Stored dataset items
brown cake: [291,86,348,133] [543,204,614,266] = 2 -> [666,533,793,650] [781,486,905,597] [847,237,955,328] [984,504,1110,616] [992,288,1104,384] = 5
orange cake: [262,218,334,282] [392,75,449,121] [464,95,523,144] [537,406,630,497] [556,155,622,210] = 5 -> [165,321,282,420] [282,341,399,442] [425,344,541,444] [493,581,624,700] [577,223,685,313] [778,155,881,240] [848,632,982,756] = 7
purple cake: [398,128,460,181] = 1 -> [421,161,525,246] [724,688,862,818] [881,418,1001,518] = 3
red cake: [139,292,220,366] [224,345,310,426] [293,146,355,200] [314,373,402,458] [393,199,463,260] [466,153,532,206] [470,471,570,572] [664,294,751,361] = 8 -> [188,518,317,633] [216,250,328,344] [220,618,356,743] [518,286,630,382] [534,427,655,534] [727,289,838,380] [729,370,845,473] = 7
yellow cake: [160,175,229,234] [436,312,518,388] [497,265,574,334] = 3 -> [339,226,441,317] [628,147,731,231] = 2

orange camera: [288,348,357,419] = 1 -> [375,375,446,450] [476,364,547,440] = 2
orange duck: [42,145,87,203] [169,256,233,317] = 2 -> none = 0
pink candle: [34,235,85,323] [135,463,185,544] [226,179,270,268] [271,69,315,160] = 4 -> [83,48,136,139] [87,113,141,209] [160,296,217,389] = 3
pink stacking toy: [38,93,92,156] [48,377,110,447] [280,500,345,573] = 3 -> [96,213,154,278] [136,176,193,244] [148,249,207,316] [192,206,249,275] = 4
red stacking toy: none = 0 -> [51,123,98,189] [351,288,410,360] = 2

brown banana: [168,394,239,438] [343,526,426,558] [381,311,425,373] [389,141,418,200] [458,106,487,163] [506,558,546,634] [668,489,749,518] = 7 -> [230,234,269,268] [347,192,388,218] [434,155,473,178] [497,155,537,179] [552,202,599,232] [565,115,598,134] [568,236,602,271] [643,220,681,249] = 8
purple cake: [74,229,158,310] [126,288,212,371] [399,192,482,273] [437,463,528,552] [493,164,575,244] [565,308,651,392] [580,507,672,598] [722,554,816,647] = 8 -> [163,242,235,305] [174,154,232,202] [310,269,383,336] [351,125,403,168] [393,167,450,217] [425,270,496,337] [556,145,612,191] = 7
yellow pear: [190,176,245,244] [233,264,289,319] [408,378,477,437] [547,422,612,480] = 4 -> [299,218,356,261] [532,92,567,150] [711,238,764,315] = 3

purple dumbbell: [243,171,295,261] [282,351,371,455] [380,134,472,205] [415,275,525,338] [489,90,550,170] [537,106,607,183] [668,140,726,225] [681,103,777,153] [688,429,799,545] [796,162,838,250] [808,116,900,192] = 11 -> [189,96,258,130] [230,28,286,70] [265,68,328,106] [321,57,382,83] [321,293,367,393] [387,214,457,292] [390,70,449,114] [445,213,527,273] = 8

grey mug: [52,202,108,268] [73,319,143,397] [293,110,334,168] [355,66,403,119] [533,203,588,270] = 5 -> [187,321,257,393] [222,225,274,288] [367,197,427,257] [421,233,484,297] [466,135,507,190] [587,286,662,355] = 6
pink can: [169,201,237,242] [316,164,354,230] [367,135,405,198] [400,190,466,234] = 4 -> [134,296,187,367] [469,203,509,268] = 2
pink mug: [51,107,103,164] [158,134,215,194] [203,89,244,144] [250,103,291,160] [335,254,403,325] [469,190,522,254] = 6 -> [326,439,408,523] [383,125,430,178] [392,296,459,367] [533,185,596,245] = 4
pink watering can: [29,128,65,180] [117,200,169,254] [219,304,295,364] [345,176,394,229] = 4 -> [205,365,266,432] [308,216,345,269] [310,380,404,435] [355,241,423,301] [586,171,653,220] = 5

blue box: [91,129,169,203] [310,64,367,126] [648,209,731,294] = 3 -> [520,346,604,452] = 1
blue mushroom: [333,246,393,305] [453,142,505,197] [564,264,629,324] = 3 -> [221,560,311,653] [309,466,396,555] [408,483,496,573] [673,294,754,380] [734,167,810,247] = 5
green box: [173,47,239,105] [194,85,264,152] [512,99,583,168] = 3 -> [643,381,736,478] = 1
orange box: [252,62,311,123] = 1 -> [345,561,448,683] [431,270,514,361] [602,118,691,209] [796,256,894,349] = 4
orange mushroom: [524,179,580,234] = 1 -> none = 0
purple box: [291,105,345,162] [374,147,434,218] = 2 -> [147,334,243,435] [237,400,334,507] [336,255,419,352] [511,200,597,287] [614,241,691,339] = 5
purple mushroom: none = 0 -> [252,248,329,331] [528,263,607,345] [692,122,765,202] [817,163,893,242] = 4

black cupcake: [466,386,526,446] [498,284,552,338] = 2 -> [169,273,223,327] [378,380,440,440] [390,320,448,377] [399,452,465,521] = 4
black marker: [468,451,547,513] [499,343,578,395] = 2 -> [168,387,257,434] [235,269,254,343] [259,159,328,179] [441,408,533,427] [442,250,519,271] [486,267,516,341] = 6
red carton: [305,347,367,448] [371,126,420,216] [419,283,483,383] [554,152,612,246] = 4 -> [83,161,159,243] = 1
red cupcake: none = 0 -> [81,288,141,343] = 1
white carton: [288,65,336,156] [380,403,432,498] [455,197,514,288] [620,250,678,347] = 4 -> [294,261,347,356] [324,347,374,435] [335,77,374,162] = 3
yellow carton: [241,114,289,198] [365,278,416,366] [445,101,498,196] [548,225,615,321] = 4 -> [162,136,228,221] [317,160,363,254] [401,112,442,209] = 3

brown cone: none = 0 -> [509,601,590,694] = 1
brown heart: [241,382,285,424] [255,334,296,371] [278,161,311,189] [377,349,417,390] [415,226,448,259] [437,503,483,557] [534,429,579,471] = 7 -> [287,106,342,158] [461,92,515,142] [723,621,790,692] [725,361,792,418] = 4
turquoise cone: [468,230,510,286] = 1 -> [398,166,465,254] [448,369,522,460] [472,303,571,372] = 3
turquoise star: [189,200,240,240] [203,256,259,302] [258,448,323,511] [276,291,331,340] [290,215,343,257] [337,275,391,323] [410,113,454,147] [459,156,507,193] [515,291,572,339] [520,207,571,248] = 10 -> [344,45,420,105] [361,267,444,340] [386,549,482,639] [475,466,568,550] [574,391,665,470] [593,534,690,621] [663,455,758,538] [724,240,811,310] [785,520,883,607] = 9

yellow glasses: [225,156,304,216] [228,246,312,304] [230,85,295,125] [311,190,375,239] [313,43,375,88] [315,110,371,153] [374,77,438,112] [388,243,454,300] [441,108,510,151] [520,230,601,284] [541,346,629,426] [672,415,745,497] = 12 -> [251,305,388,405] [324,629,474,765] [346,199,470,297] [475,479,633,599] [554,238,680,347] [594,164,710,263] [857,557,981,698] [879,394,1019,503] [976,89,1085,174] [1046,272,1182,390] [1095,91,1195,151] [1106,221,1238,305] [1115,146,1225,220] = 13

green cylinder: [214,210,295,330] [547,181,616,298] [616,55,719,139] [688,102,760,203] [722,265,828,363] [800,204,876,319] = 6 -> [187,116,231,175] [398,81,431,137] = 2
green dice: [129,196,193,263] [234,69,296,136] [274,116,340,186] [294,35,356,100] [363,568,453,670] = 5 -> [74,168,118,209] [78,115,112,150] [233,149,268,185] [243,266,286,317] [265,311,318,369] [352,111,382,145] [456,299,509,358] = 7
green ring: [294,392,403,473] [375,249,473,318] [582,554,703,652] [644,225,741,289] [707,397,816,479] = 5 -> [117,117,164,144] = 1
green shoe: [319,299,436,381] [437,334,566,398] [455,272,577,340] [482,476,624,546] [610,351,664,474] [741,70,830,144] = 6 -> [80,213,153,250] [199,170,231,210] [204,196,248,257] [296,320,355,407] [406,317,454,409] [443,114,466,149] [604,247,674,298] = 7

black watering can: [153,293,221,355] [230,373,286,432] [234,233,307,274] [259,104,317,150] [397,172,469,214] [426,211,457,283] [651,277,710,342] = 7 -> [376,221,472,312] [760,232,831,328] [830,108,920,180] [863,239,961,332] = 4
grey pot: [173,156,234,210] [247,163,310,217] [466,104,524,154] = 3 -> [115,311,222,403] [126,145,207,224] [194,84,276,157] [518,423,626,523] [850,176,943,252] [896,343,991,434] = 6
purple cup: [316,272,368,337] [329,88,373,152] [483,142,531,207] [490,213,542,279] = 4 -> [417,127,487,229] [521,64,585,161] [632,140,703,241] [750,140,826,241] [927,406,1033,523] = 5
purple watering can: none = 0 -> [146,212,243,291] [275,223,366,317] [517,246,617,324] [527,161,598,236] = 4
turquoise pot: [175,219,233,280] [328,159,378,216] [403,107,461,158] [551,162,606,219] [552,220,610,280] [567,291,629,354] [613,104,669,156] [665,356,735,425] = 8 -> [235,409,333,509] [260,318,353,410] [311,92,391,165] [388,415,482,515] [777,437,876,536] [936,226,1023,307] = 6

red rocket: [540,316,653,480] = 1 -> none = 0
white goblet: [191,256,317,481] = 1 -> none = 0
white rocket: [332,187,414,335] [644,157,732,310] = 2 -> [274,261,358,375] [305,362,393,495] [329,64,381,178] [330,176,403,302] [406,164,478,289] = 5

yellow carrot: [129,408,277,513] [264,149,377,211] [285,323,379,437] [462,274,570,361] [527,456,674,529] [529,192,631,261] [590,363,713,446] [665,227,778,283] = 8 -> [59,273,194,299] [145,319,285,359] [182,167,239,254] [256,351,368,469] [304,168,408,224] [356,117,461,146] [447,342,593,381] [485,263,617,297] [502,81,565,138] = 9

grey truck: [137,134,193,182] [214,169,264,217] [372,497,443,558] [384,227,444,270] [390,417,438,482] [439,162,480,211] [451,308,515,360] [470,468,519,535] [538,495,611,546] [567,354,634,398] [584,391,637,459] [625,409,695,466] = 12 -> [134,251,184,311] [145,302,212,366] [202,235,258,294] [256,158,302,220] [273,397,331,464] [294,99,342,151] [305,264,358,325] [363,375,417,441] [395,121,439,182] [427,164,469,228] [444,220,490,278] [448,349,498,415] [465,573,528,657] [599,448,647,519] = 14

• _Prompt_
Both end lines included, restate word for word the lines above from the line with "pink can: [169,201,237,242]" to the line with "green box: [173,47,239,105]", and nothing else.

• _Response to the task_
pink can: [169,201,237,242] [316,164,354,230] [367,135,405,198] [400,190,466,234] = 4 -> [134,296,187,367] [469,203,509,268] = 2
pink mug: [51,107,103,164] [158,134,215,194] [203,89,244,144] [250,103,291,160] [335,254,403,325] [469,190,522,254] = 6 -> [326,439,408,523] [383,125,430,178] [392,296,459,367] [533,185,596,245] = 4
pink watering can: [29,128,65,180] [117,200,169,254] [219,304,295,364] [345,176,394,229] = 4 -> [205,365,266,432] [308,216,345,269] [310,380,404,435] [355,241,423,301] [586,171,653,220] = 5

blue box: [91,129,169,203] [310,64,367,126] [648,209,731,294] = 3 -> [520,346,604,452] = 1
blue mushroom: [333,246,393,305] [453,142,505,197] [564,264,629,324] = 3 -> [221,560,311,653] [309,466,396,555] [408,483,496,573] [673,294,754,380] [734,167,810,247] = 5
green box: [173,47,239,105] [194,85,264,152] [512,99,583,168] = 3 -> [643,381,736,478] = 1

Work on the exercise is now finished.